Requirement: Please return every line of the records that contains the word "degrees".

Extracted data:
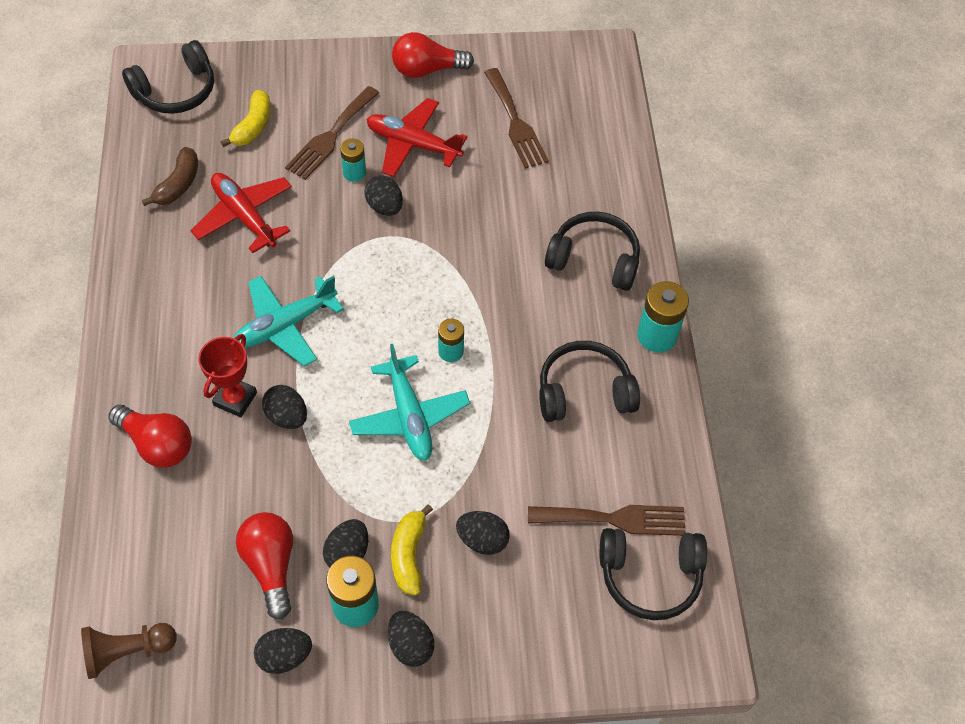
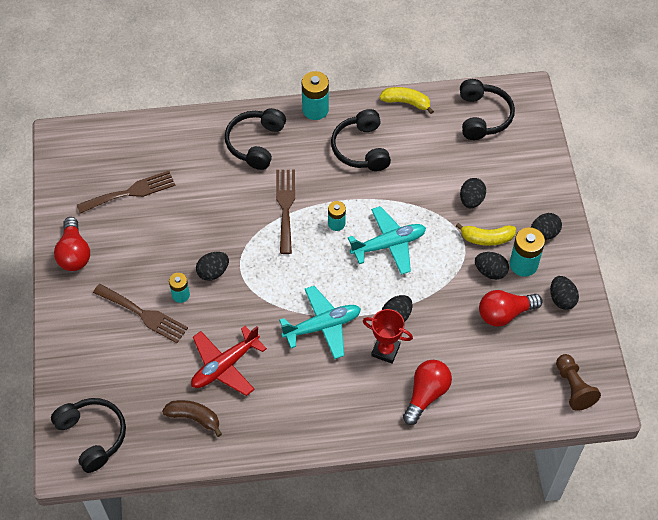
camera: 90 degrees left, 0 degrees up
(253, 126) = (133, 371): yellow banana -> yellow banana (406, 102)
(285, 325) = (322, 326): turquoise plane -> turquoise plane turned 75 degrees counterclockwise
(413, 144) = (152, 258): red plane -> none
(614, 519) = (448, 133): brown fork -> brown fork (285, 207)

Written response:
camera: 90 degrees left, 0 degrees up
(285, 325) = (322, 326): turquoise plane -> turquoise plane turned 75 degrees counterclockwise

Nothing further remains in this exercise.